====== Information
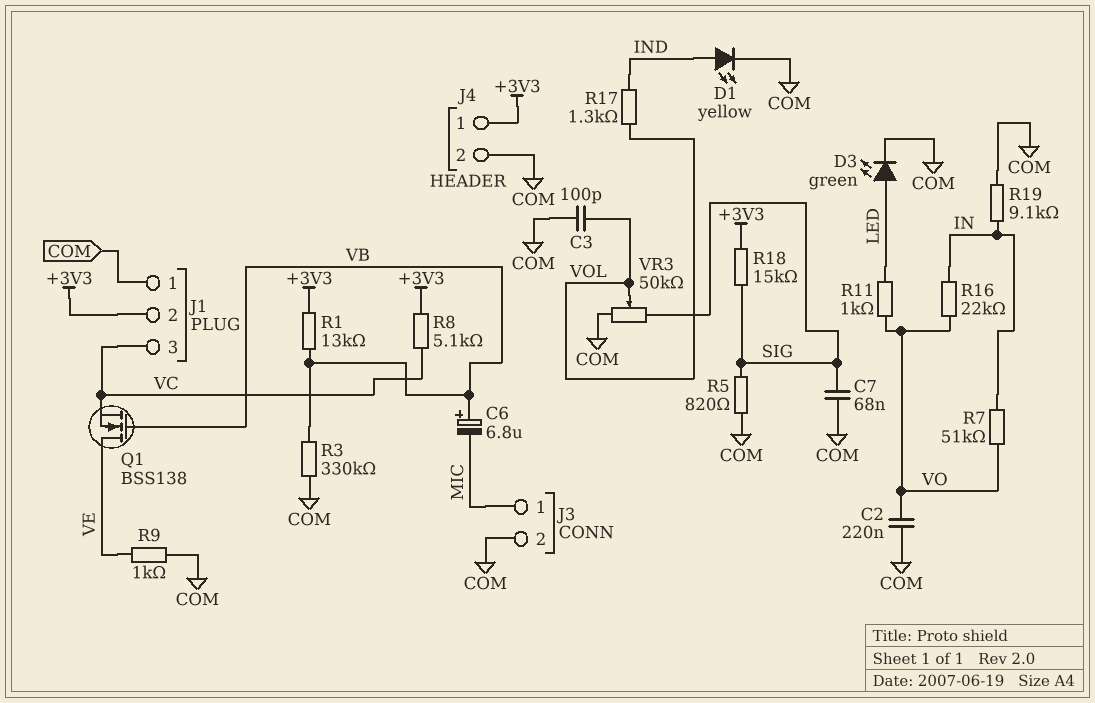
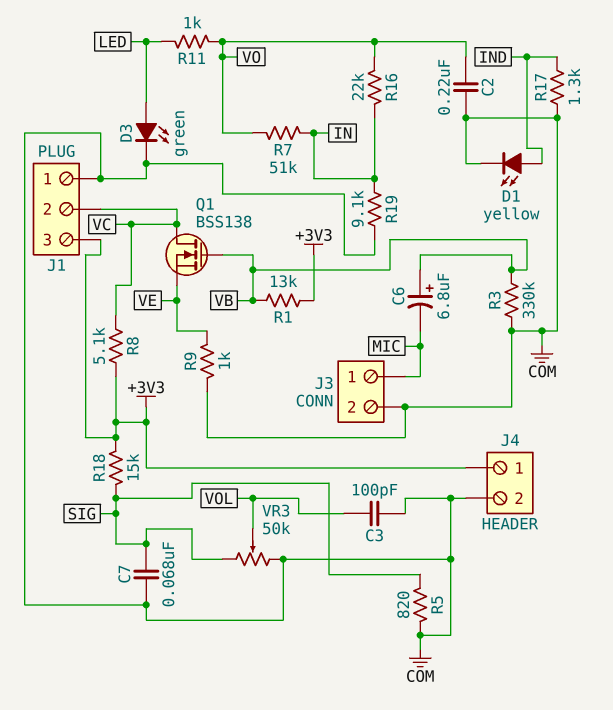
J1 pin 2: +3V3 -> VC
J1 pin 3: VC -> +3V3
Q1: NMOS BSS138 (G VB, D VE, S VC) -> NMOS BSS138 (G VB, D VC, S VE)
R17: 1.3k (IND, VOL) -> 1.3k (COM, IND)

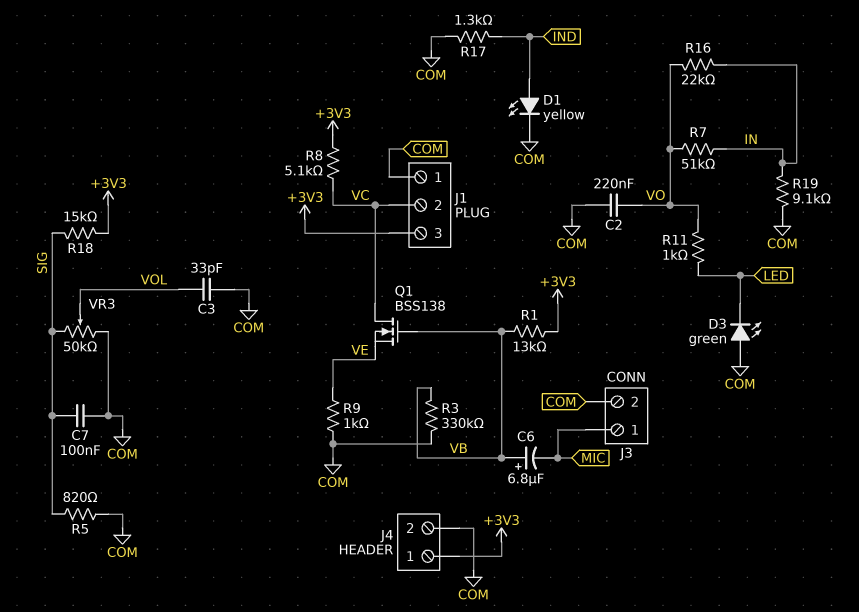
C3: 100pF (COM, VOL) -> 33pF (COM, VOL)
C7: 68nF (COM, SIG) -> 100nF (COM, SIG)
D3: LED green (A LED, K COM) -> LED green (A COM, K LED)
============
Your instructions: Each line of the data above is to be output exactly; the pictures are not to appear.

Response:
J1 pin 2: +3V3 -> VC
J1 pin 3: VC -> +3V3
Q1: NMOS BSS138 (G VB, D VE, S VC) -> NMOS BSS138 (G VB, D VC, S VE)
R17: 1.3k (IND, VOL) -> 1.3k (COM, IND)

C3: 100pF (COM, VOL) -> 33pF (COM, VOL)
C7: 68nF (COM, SIG) -> 100nF (COM, SIG)
D3: LED green (A LED, K COM) -> LED green (A COM, K LED)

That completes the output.